▸ Directions
Present every line of the listing below as a numbered list, omitting the blank lines.

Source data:
# # # # # # #

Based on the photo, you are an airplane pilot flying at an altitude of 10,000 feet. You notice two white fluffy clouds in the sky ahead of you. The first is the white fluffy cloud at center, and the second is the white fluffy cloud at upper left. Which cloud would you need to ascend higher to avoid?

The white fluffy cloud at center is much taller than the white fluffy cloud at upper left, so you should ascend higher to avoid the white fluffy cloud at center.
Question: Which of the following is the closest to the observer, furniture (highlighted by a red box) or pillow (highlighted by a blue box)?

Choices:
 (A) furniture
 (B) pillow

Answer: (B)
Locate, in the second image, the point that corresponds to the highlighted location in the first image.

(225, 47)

# # # # # # #

▸ Exercise result
1. Based on the photo, you are an airplane pilot flying at an altitude of 10,000 feet. You notice two white fluffy clouds in the sky ahead of you. The first is the white fluffy cloud at center, and the second is the white fluffy cloud at upper left. Which cloud would you need to ascend higher to avoid?
2. The white fluffy cloud at center is much taller than the white fluffy cloud at upper left, so you should ascend higher to avoid the white fluffy cloud at center.
3. Question: Which of the following is the closest to the observer, furniture (highlighted by a red box) or pillow (highlighted by a blue box)?
4. Choices:
5.  (A) furniture
6.  (B) pillow
7. Answer: (B)
8. Locate, in the second image, the point that corresponds to the highlighted location in the first image.
9. (225, 47)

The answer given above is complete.